• Prompt
The records that follow should be returned exactly, pictures excluded.

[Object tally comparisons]
***

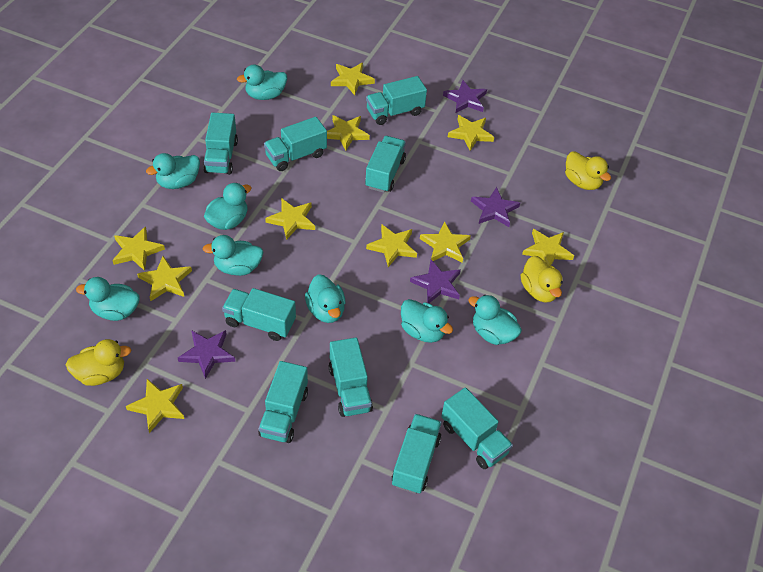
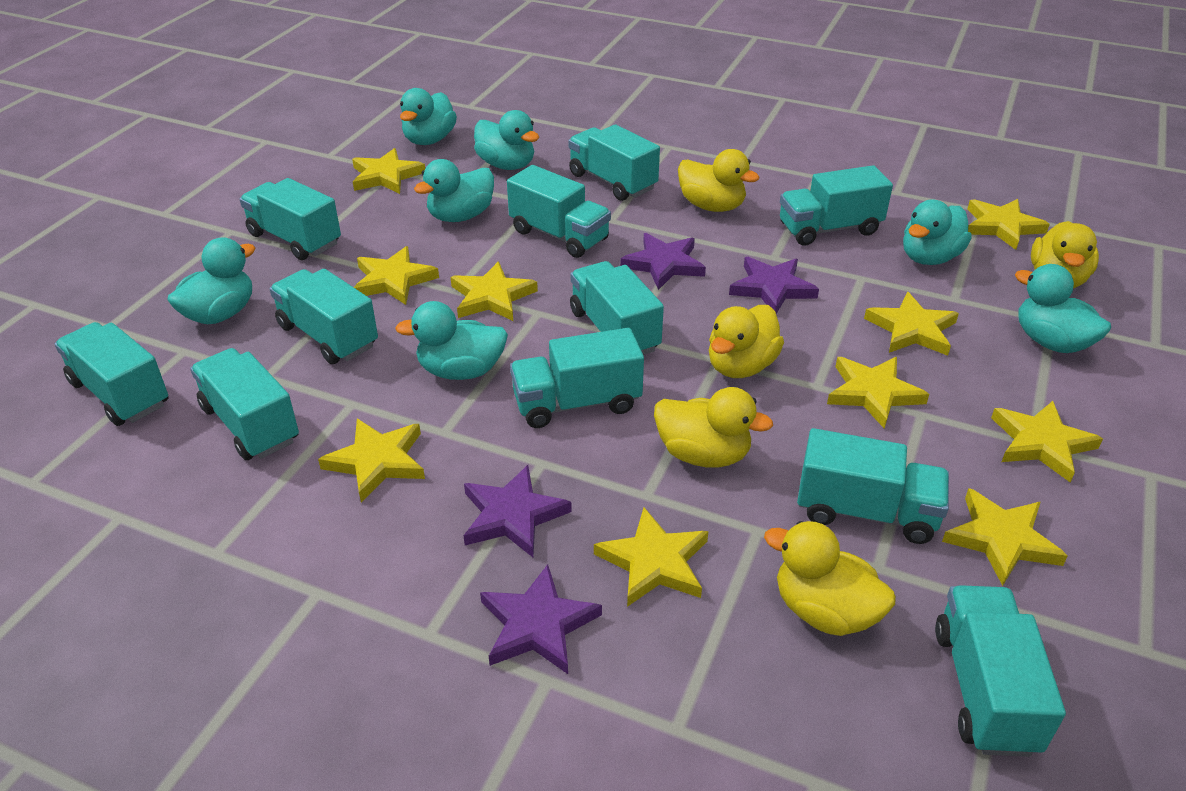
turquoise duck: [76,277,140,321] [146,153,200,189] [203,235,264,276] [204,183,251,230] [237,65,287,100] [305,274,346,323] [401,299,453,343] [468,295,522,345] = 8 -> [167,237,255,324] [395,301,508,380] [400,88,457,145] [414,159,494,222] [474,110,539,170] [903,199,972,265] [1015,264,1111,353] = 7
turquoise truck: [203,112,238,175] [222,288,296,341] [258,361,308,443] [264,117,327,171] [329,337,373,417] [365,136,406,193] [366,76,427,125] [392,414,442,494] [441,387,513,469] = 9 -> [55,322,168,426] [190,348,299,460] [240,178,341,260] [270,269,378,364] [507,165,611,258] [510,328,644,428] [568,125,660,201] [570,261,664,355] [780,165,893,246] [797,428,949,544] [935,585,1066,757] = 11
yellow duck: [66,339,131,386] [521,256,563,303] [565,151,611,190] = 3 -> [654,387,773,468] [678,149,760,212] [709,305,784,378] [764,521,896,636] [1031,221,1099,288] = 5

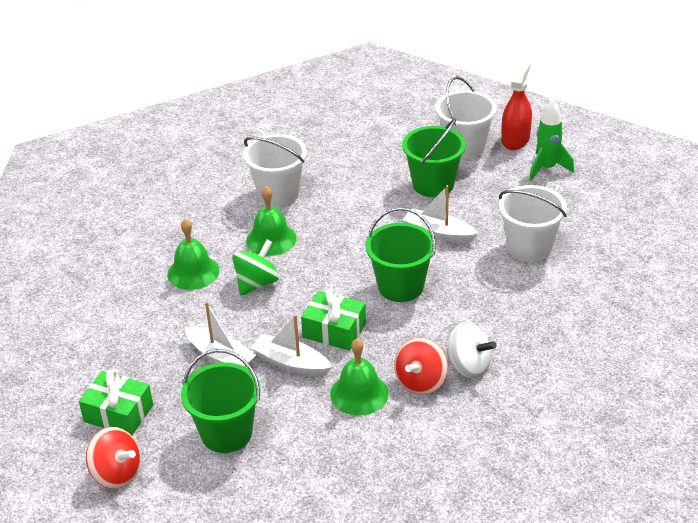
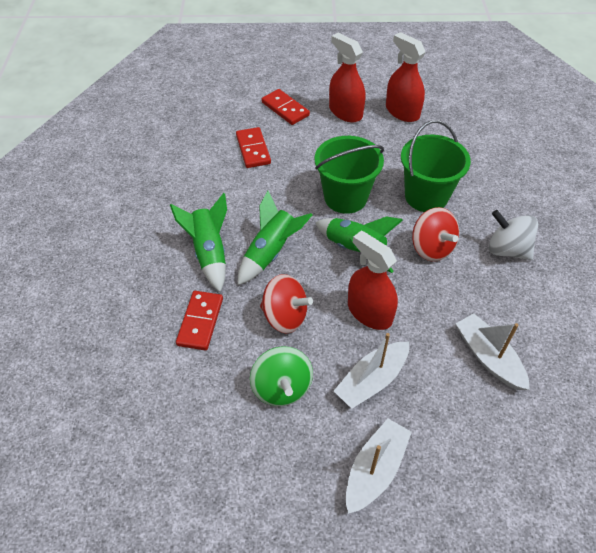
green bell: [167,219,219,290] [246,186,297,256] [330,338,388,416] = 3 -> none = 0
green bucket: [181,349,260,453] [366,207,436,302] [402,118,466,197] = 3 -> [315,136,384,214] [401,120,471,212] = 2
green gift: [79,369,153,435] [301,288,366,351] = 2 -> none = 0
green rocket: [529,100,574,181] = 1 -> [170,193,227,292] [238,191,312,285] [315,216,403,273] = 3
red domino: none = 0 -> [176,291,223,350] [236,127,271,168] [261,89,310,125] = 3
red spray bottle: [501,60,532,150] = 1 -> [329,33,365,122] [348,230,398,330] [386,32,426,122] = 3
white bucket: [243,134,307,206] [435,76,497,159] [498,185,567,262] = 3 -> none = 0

***

• Reply to the task
turquoise duck: [76,277,140,321] [146,153,200,189] [203,235,264,276] [204,183,251,230] [237,65,287,100] [305,274,346,323] [401,299,453,343] [468,295,522,345] = 8 -> [167,237,255,324] [395,301,508,380] [400,88,457,145] [414,159,494,222] [474,110,539,170] [903,199,972,265] [1015,264,1111,353] = 7
turquoise truck: [203,112,238,175] [222,288,296,341] [258,361,308,443] [264,117,327,171] [329,337,373,417] [365,136,406,193] [366,76,427,125] [392,414,442,494] [441,387,513,469] = 9 -> [55,322,168,426] [190,348,299,460] [240,178,341,260] [270,269,378,364] [507,165,611,258] [510,328,644,428] [568,125,660,201] [570,261,664,355] [780,165,893,246] [797,428,949,544] [935,585,1066,757] = 11
yellow duck: [66,339,131,386] [521,256,563,303] [565,151,611,190] = 3 -> [654,387,773,468] [678,149,760,212] [709,305,784,378] [764,521,896,636] [1031,221,1099,288] = 5

green bell: [167,219,219,290] [246,186,297,256] [330,338,388,416] = 3 -> none = 0
green bucket: [181,349,260,453] [366,207,436,302] [402,118,466,197] = 3 -> [315,136,384,214] [401,120,471,212] = 2
green gift: [79,369,153,435] [301,288,366,351] = 2 -> none = 0
green rocket: [529,100,574,181] = 1 -> [170,193,227,292] [238,191,312,285] [315,216,403,273] = 3
red domino: none = 0 -> [176,291,223,350] [236,127,271,168] [261,89,310,125] = 3
red spray bottle: [501,60,532,150] = 1 -> [329,33,365,122] [348,230,398,330] [386,32,426,122] = 3
white bucket: [243,134,307,206] [435,76,497,159] [498,185,567,262] = 3 -> none = 0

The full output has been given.